> **Task description**: Each line from the one containing "grey_zuzabosax [446 234 519 288] => nothing" onward, through the end of the entries, is to be transcribed exactly; nothing else is to be included.

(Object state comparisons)
══════════════════════════════
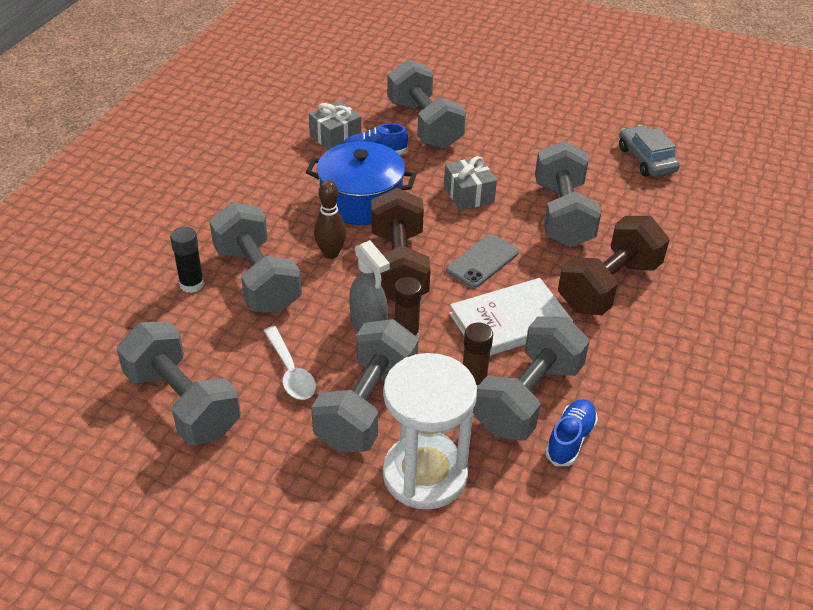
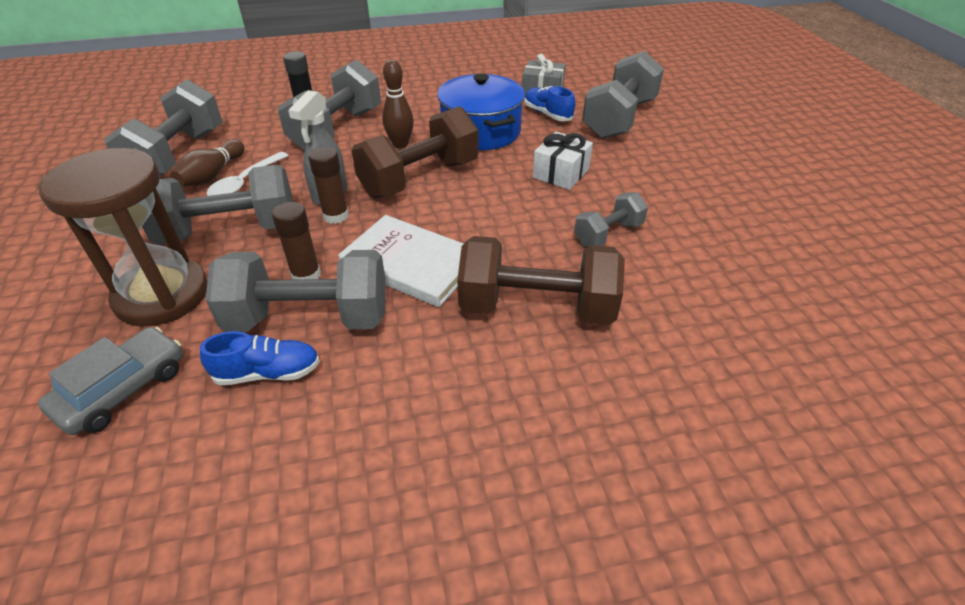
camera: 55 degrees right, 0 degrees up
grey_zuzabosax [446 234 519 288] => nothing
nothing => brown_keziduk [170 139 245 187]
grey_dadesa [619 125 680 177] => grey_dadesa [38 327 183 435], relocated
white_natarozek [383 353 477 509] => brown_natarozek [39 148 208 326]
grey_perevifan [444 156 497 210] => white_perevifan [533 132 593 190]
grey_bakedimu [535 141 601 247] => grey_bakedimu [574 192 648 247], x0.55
══════════════════════════════
> **Solved problem**:
grey_zuzabosax [446 234 519 288] => nothing
nothing => brown_keziduk [170 139 245 187]
grey_dadesa [619 125 680 177] => grey_dadesa [38 327 183 435], relocated
white_natarozek [383 353 477 509] => brown_natarozek [39 148 208 326]
grey_perevifan [444 156 497 210] => white_perevifan [533 132 593 190]
grey_bakedimu [535 141 601 247] => grey_bakedimu [574 192 648 247], x0.55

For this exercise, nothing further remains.